_Assignment_
Which lines of the entries below hold the word "yellow"? Report each of them.

Source material Block Start

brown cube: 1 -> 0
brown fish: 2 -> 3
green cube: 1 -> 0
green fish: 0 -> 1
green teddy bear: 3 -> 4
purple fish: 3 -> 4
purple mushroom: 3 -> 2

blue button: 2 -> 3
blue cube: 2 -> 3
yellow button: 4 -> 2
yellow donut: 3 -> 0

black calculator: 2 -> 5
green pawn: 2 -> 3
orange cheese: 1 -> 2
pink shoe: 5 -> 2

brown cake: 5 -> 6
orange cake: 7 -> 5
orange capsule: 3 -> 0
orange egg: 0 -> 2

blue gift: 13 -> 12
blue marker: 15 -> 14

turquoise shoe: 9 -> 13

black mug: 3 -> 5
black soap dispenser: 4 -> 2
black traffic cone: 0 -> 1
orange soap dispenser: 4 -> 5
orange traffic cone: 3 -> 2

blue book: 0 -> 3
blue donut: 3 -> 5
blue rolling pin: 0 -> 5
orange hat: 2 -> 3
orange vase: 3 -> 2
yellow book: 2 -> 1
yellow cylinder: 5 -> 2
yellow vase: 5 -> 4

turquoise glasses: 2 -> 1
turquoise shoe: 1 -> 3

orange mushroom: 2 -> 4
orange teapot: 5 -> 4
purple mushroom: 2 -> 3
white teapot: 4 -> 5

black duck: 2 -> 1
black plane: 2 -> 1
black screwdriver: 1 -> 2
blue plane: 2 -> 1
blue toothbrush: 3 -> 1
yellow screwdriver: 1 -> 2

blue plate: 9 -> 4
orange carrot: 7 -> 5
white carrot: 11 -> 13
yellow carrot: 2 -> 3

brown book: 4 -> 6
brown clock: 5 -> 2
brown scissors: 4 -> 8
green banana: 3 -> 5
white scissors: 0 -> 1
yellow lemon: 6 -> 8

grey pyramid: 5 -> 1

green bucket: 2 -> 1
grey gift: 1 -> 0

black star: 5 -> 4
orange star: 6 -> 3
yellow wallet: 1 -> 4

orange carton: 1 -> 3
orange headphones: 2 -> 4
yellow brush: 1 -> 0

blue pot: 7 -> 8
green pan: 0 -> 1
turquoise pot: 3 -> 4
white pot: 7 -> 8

Source material Block End

_Answer_
yellow button: 4 -> 2
yellow donut: 3 -> 0
yellow book: 2 -> 1
yellow cylinder: 5 -> 2
yellow vase: 5 -> 4
yellow screwdriver: 1 -> 2
yellow carrot: 2 -> 3
yellow lemon: 6 -> 8
yellow wallet: 1 -> 4
yellow brush: 1 -> 0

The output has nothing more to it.